DATA TO EXAMINE »
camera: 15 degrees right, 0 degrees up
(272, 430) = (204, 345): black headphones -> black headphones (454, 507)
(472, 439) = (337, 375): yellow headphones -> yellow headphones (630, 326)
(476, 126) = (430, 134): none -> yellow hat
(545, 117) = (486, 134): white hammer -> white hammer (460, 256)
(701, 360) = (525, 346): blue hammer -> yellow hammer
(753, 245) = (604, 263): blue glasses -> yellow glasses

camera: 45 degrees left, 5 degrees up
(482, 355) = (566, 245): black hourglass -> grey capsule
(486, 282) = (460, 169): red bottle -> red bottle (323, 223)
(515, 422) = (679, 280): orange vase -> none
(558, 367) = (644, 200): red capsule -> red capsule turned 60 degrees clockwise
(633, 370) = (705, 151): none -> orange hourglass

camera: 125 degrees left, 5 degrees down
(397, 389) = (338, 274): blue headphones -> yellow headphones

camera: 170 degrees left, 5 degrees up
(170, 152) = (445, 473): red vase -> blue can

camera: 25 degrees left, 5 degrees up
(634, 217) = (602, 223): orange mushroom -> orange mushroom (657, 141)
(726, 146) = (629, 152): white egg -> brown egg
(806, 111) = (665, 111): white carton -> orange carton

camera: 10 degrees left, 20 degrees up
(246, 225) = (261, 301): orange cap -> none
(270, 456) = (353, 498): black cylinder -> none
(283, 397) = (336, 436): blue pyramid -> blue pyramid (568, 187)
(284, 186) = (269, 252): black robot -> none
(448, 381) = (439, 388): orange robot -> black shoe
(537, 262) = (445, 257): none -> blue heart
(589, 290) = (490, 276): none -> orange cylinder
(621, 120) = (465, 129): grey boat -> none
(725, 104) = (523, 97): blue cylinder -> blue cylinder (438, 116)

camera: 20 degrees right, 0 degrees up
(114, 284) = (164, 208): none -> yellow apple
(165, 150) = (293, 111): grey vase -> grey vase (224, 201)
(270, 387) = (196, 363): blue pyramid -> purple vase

GOAL OF THE EXERCISE » What you give back must be the stretch above, starting at the line with "(701, 360) = (525, 346): blue" and ending at the line with "(515, 422) = (679, 280): orange vase -> none", copied exactly.

OUTPUT OF THE EXERCISE »
(701, 360) = (525, 346): blue hammer -> yellow hammer
(753, 245) = (604, 263): blue glasses -> yellow glasses

camera: 45 degrees left, 5 degrees up
(482, 355) = (566, 245): black hourglass -> grey capsule
(486, 282) = (460, 169): red bottle -> red bottle (323, 223)
(515, 422) = (679, 280): orange vase -> none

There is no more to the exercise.